• Work request:
Search the listing below for lines that hold the word "square", and report only how many there are.

───── Dataset entries

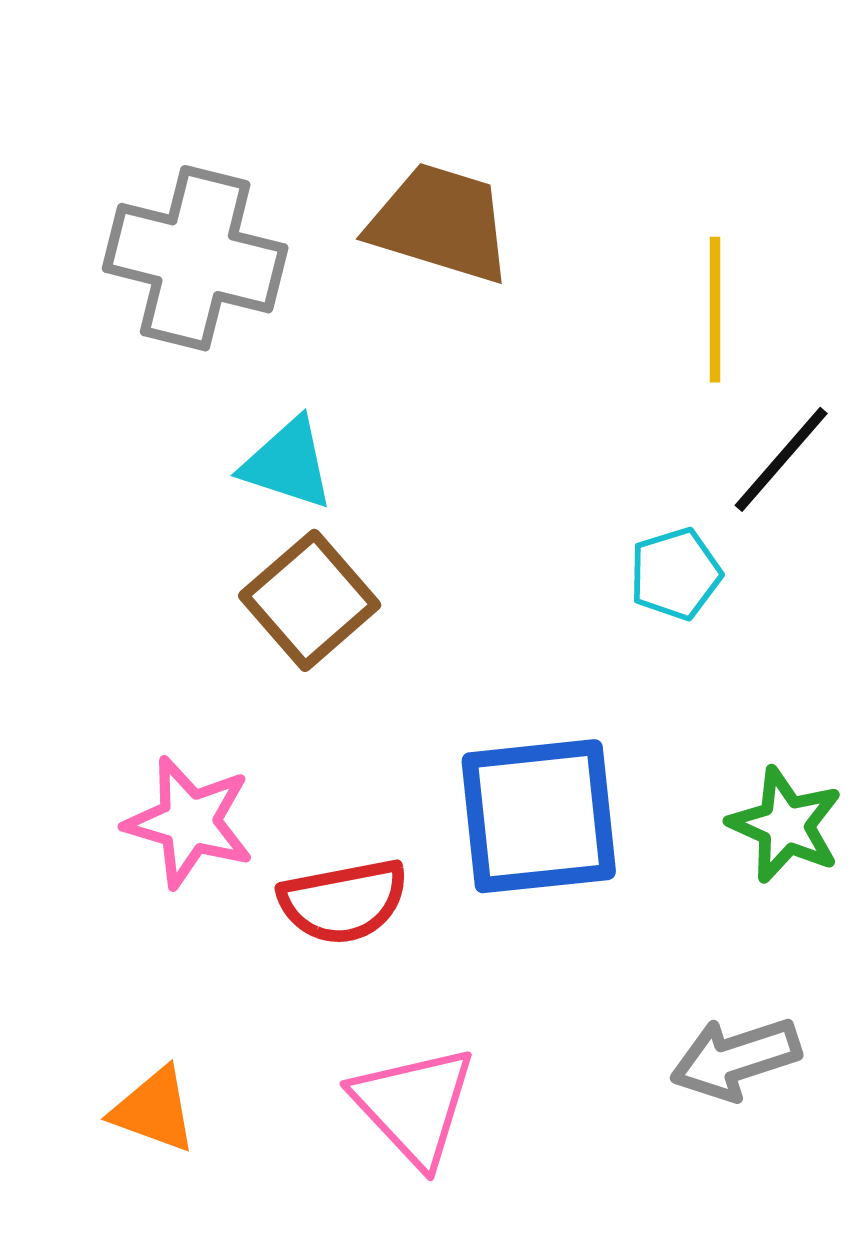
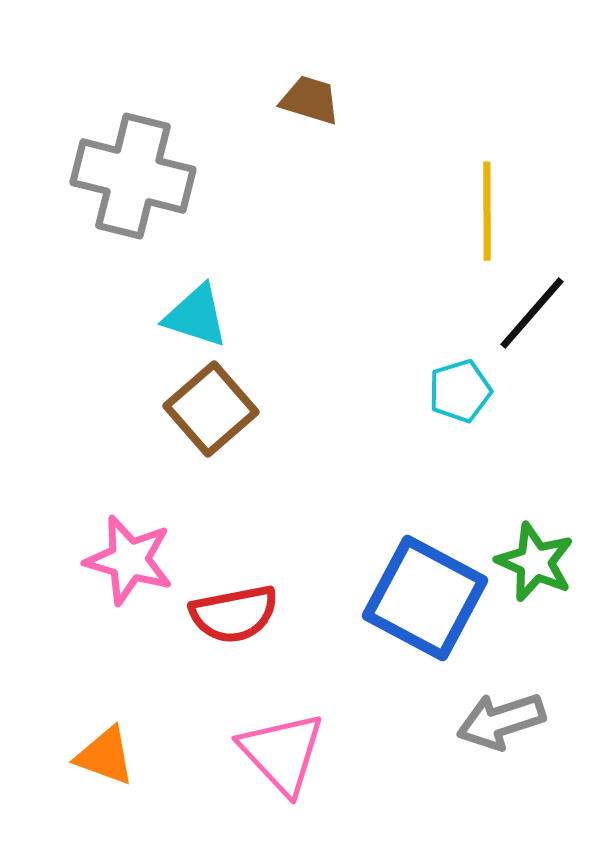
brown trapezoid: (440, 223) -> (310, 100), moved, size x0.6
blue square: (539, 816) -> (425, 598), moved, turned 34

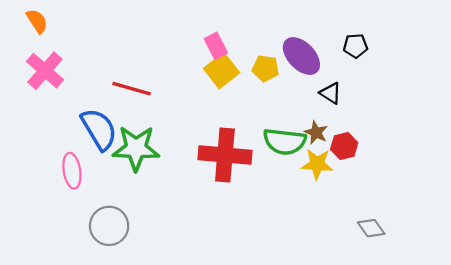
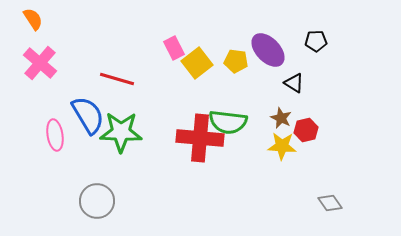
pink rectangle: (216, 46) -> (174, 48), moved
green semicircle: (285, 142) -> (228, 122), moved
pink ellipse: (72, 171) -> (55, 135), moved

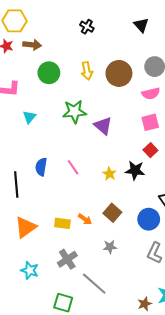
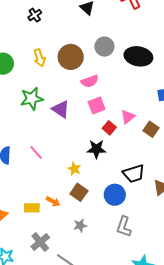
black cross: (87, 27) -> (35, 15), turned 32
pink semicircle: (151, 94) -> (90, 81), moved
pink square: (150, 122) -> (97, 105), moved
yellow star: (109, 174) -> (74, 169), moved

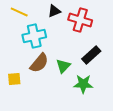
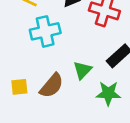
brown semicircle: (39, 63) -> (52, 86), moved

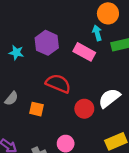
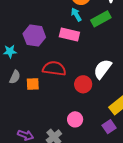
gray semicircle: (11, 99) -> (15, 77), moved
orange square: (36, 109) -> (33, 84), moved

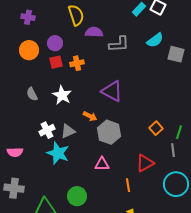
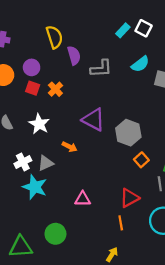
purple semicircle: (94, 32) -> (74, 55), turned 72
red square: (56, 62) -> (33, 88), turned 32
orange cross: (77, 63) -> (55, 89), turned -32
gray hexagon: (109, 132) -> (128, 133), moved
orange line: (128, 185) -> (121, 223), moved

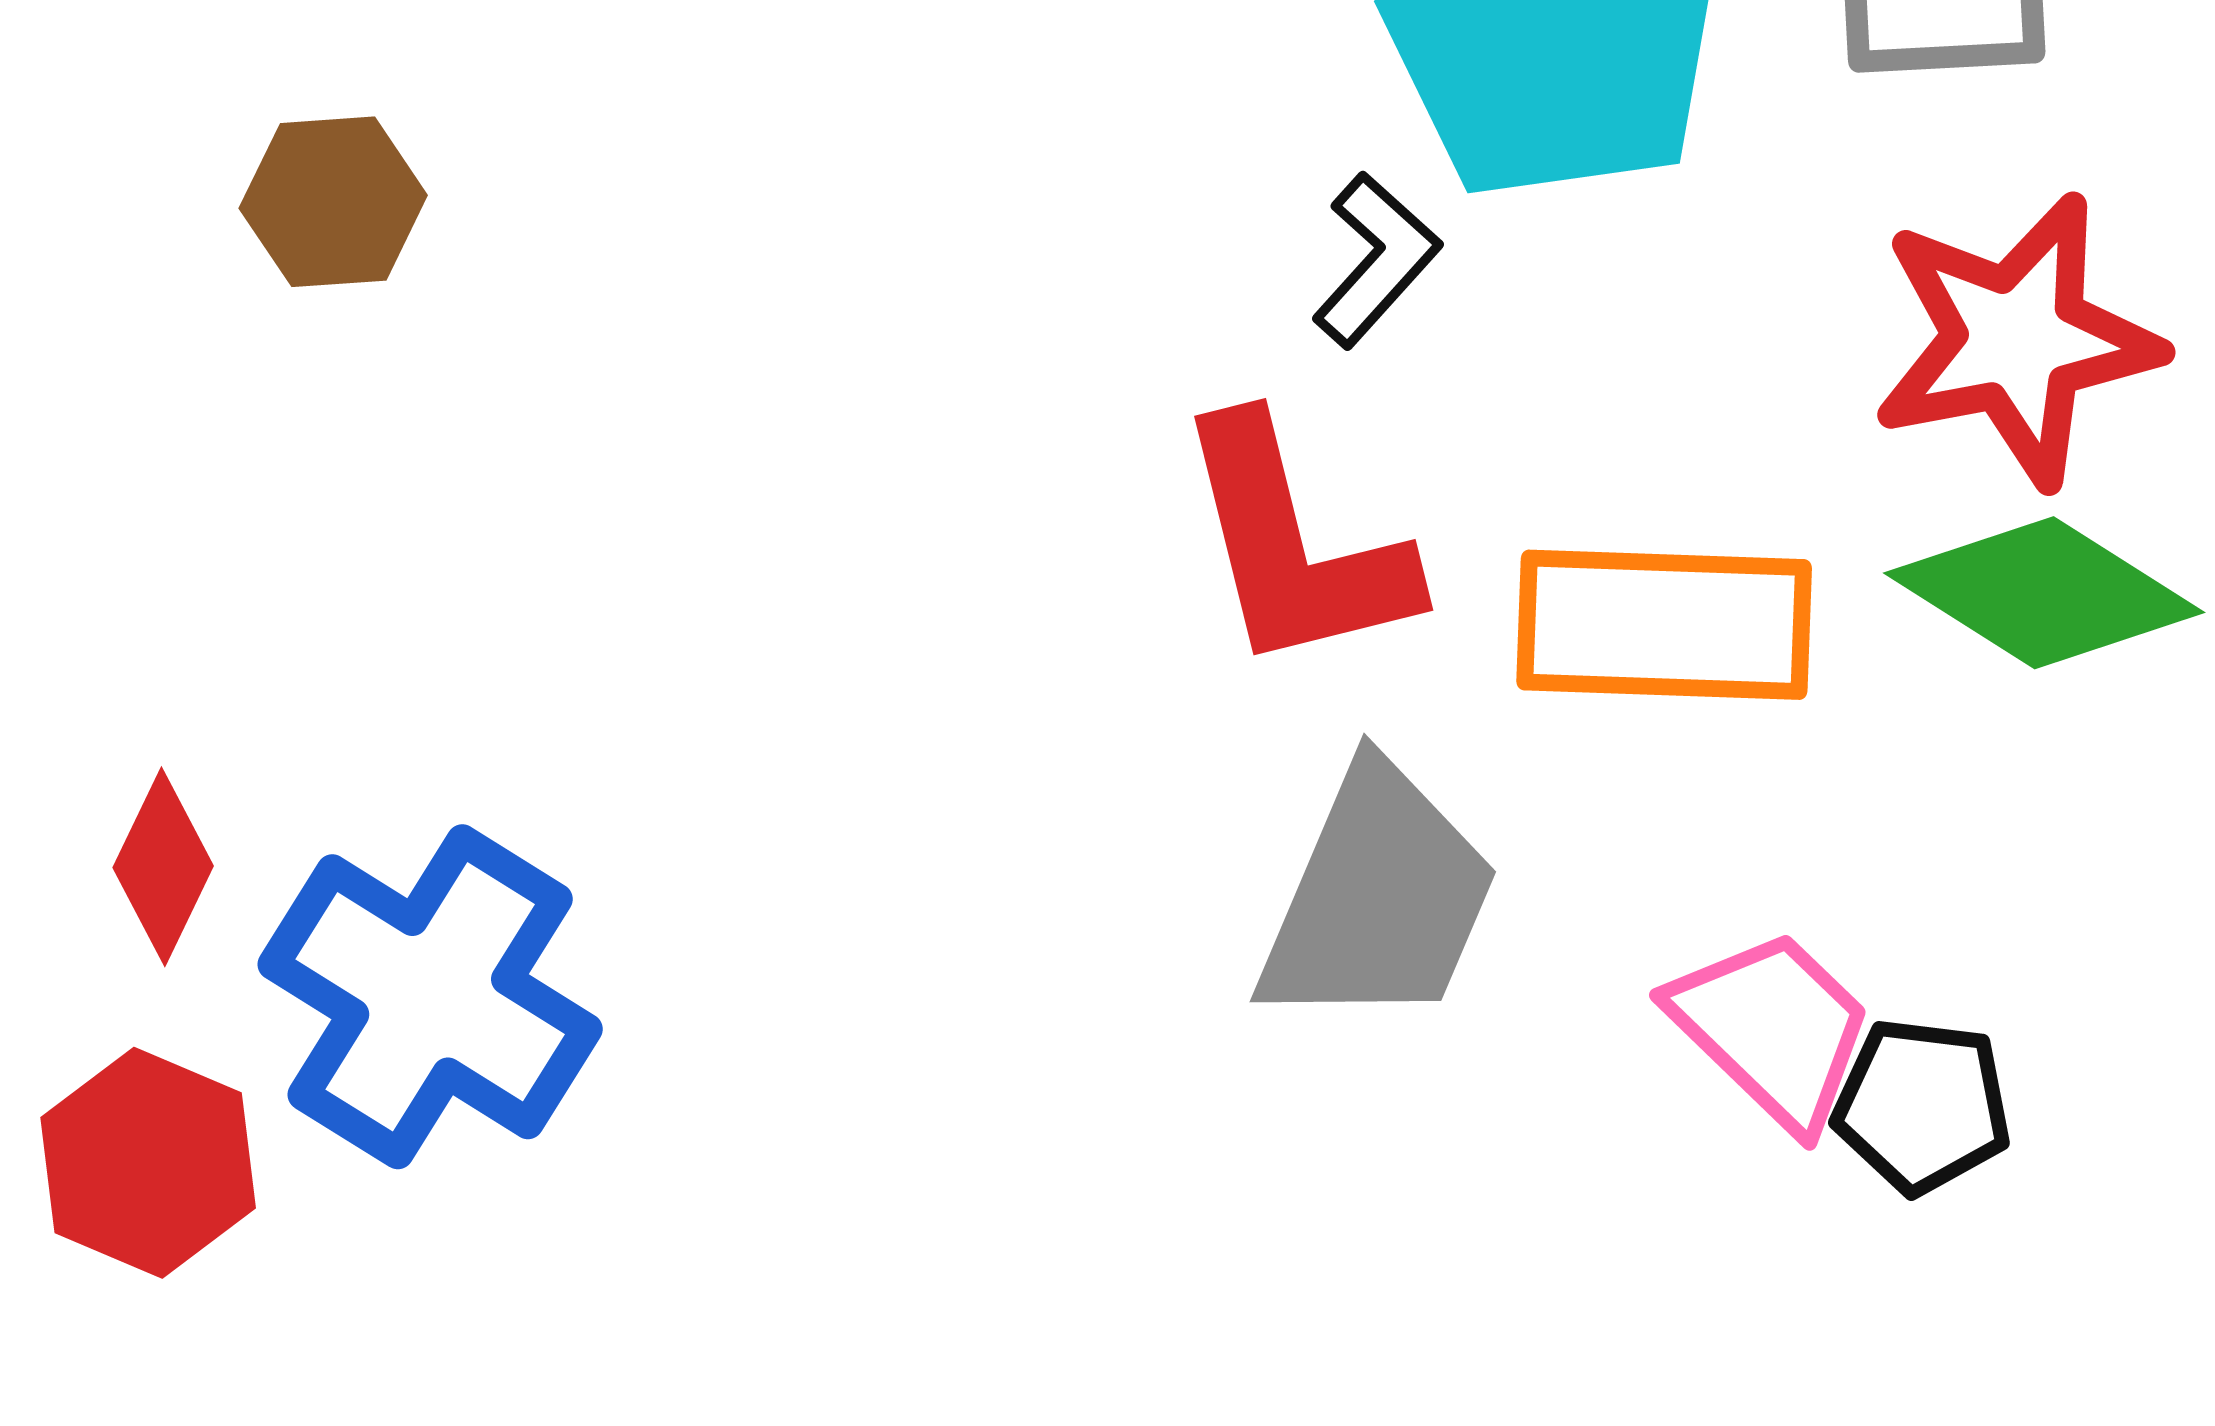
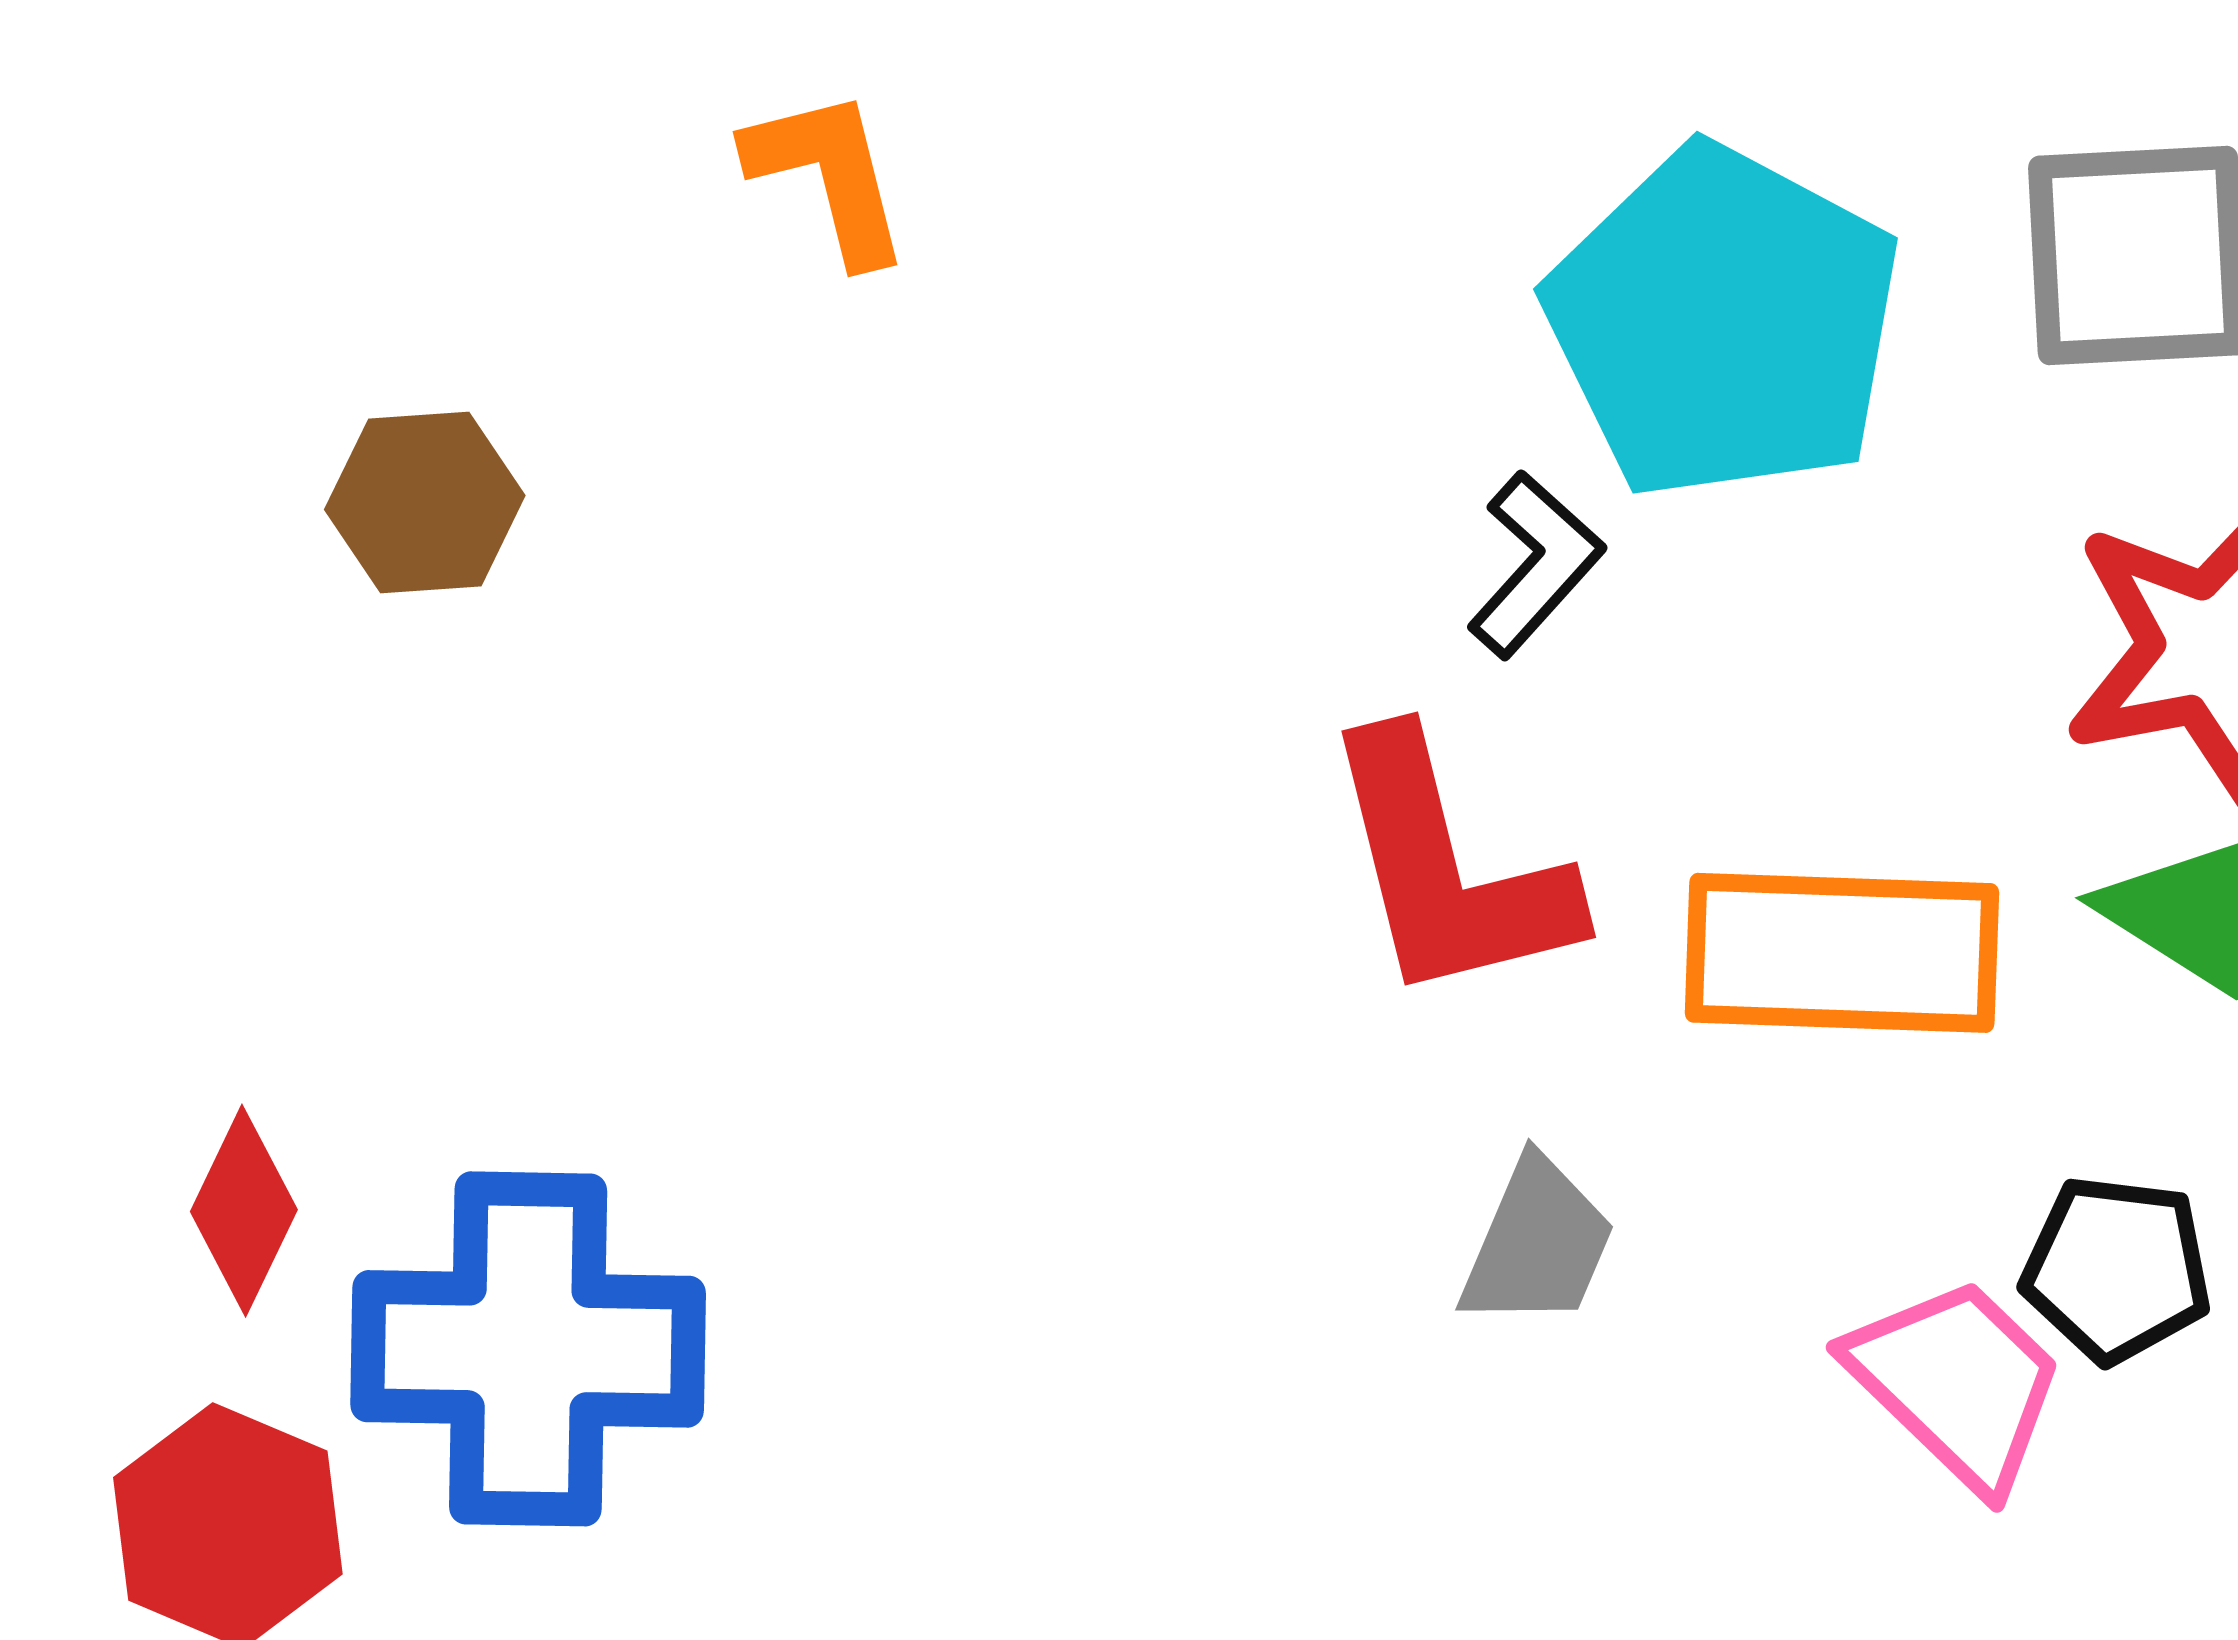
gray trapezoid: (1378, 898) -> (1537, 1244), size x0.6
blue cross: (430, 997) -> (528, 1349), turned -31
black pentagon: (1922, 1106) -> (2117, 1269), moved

──────────

• Response box:
4